*Problem description*.
Could you please repeat the data below word for word?
::: Materials provided :::
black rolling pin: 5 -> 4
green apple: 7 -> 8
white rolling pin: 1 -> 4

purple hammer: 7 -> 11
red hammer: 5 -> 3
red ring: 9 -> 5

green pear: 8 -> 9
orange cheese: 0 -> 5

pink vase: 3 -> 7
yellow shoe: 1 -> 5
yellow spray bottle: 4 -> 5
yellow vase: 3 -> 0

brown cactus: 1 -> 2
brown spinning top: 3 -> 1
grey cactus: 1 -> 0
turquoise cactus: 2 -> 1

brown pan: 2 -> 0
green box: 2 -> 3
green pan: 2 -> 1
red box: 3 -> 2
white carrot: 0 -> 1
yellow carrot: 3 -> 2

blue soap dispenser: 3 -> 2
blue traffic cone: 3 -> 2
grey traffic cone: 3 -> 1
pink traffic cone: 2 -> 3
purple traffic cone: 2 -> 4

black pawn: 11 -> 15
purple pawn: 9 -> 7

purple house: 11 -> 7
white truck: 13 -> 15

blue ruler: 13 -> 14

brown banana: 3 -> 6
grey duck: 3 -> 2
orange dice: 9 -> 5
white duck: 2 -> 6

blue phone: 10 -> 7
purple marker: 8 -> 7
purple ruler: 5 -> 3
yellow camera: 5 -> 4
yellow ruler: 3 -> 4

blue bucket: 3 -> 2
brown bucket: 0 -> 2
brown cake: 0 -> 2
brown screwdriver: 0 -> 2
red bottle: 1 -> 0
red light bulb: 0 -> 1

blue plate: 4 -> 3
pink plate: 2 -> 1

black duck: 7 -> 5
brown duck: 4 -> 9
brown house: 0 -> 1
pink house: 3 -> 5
:::
*Result below*.
black rolling pin: 5 -> 4
green apple: 7 -> 8
white rolling pin: 1 -> 4

purple hammer: 7 -> 11
red hammer: 5 -> 3
red ring: 9 -> 5

green pear: 8 -> 9
orange cheese: 0 -> 5

pink vase: 3 -> 7
yellow shoe: 1 -> 5
yellow spray bottle: 4 -> 5
yellow vase: 3 -> 0

brown cactus: 1 -> 2
brown spinning top: 3 -> 1
grey cactus: 1 -> 0
turquoise cactus: 2 -> 1

brown pan: 2 -> 0
green box: 2 -> 3
green pan: 2 -> 1
red box: 3 -> 2
white carrot: 0 -> 1
yellow carrot: 3 -> 2

blue soap dispenser: 3 -> 2
blue traffic cone: 3 -> 2
grey traffic cone: 3 -> 1
pink traffic cone: 2 -> 3
purple traffic cone: 2 -> 4

black pawn: 11 -> 15
purple pawn: 9 -> 7

purple house: 11 -> 7
white truck: 13 -> 15

blue ruler: 13 -> 14

brown banana: 3 -> 6
grey duck: 3 -> 2
orange dice: 9 -> 5
white duck: 2 -> 6

blue phone: 10 -> 7
purple marker: 8 -> 7
purple ruler: 5 -> 3
yellow camera: 5 -> 4
yellow ruler: 3 -> 4

blue bucket: 3 -> 2
brown bucket: 0 -> 2
brown cake: 0 -> 2
brown screwdriver: 0 -> 2
red bottle: 1 -> 0
red light bulb: 0 -> 1

blue plate: 4 -> 3
pink plate: 2 -> 1

black duck: 7 -> 5
brown duck: 4 -> 9
brown house: 0 -> 1
pink house: 3 -> 5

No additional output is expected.